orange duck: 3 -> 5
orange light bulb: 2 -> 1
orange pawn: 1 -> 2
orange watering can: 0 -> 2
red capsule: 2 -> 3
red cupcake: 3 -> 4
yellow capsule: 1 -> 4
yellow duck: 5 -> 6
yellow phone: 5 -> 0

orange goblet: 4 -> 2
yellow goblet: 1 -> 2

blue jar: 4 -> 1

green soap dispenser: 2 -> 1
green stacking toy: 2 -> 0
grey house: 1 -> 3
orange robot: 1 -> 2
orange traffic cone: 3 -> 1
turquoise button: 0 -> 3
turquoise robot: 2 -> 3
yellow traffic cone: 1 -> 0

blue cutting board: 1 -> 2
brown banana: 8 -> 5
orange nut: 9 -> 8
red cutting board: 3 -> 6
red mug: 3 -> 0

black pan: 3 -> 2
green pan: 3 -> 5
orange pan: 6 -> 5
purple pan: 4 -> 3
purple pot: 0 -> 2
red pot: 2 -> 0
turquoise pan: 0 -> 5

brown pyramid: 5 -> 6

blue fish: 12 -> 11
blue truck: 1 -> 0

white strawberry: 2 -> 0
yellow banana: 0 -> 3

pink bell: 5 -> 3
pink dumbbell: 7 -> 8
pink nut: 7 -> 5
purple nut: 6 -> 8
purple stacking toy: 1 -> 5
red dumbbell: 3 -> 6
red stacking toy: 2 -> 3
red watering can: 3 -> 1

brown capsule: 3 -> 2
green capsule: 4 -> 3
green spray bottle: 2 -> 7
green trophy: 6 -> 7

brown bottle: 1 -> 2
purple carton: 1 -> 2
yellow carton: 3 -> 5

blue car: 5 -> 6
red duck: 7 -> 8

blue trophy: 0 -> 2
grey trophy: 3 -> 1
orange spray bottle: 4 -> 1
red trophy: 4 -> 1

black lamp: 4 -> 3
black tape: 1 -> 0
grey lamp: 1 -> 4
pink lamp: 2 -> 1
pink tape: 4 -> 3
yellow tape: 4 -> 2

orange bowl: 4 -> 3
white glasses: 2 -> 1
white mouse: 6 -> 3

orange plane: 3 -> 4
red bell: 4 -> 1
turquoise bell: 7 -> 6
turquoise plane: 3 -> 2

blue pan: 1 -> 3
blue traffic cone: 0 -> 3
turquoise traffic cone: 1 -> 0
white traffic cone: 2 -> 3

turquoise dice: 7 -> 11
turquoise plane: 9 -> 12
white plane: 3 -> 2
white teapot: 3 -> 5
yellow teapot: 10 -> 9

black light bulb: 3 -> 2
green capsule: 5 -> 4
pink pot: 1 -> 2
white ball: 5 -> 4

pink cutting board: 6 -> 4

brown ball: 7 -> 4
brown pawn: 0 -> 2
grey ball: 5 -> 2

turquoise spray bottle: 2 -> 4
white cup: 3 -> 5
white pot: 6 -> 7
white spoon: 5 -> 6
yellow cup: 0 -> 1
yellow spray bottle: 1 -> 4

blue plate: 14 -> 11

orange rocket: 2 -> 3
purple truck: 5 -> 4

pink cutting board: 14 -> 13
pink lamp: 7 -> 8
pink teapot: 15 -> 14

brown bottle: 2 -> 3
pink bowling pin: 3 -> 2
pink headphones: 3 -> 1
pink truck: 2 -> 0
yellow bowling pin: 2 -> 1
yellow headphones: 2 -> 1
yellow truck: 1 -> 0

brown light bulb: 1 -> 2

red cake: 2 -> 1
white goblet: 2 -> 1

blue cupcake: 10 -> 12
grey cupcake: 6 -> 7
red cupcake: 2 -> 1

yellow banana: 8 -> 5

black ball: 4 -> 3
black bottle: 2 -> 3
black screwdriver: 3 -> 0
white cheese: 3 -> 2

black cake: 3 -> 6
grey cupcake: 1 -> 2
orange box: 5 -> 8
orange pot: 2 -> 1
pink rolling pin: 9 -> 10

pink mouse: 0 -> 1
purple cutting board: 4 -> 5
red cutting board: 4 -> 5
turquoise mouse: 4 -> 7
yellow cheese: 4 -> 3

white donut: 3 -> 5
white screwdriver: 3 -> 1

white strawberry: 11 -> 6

> [Instructions to follow] Above are the records; from them, give again exactly the lines from the one containing "orange nut: 9 -> 8" to the one containing "green capsule: 4 -> 3", both lines included, and nothing more.

> [Answer section]
orange nut: 9 -> 8
red cutting board: 3 -> 6
red mug: 3 -> 0

black pan: 3 -> 2
green pan: 3 -> 5
orange pan: 6 -> 5
purple pan: 4 -> 3
purple pot: 0 -> 2
red pot: 2 -> 0
turquoise pan: 0 -> 5

brown pyramid: 5 -> 6

blue fish: 12 -> 11
blue truck: 1 -> 0

white strawberry: 2 -> 0
yellow banana: 0 -> 3

pink bell: 5 -> 3
pink dumbbell: 7 -> 8
pink nut: 7 -> 5
purple nut: 6 -> 8
purple stacking toy: 1 -> 5
red dumbbell: 3 -> 6
red stacking toy: 2 -> 3
red watering can: 3 -> 1

brown capsule: 3 -> 2
green capsule: 4 -> 3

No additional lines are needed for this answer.